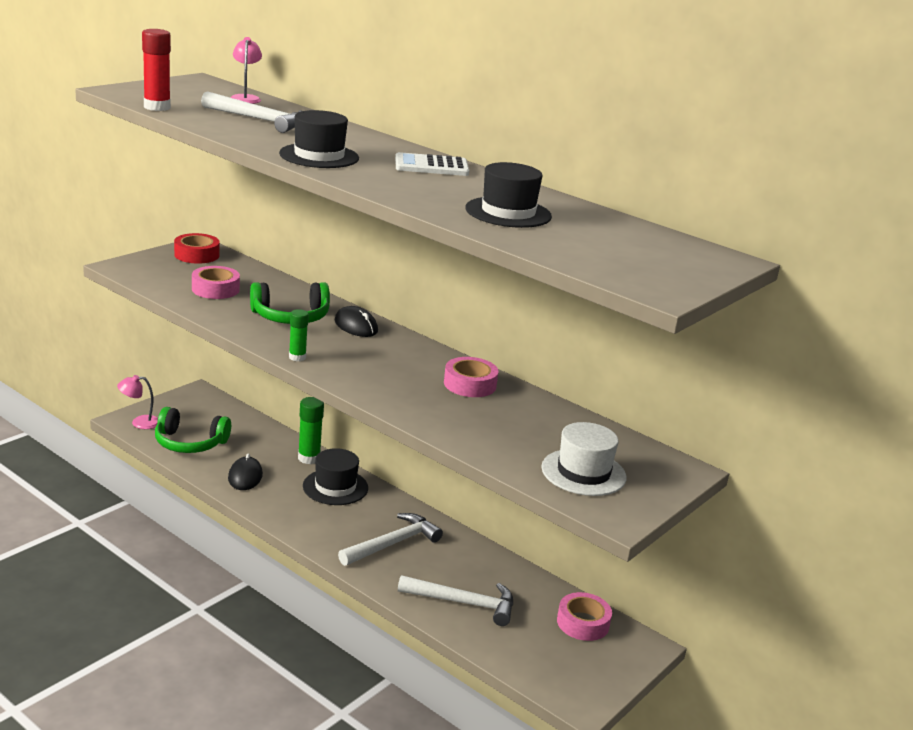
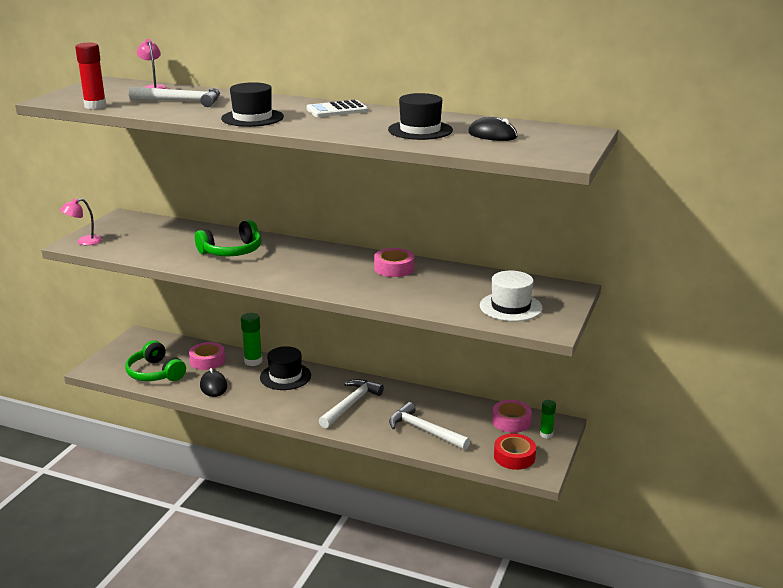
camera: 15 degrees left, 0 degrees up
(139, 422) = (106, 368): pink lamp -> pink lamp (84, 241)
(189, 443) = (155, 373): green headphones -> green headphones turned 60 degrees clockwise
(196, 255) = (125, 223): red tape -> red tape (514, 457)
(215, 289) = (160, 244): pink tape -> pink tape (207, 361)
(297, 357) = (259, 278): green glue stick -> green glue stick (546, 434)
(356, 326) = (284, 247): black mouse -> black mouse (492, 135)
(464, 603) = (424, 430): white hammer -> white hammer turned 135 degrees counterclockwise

» What is needed
What lines in the material above include "tape"? Copy every one of them.

» Exercise output
(196, 255) = (125, 223): red tape -> red tape (514, 457)
(215, 289) = (160, 244): pink tape -> pink tape (207, 361)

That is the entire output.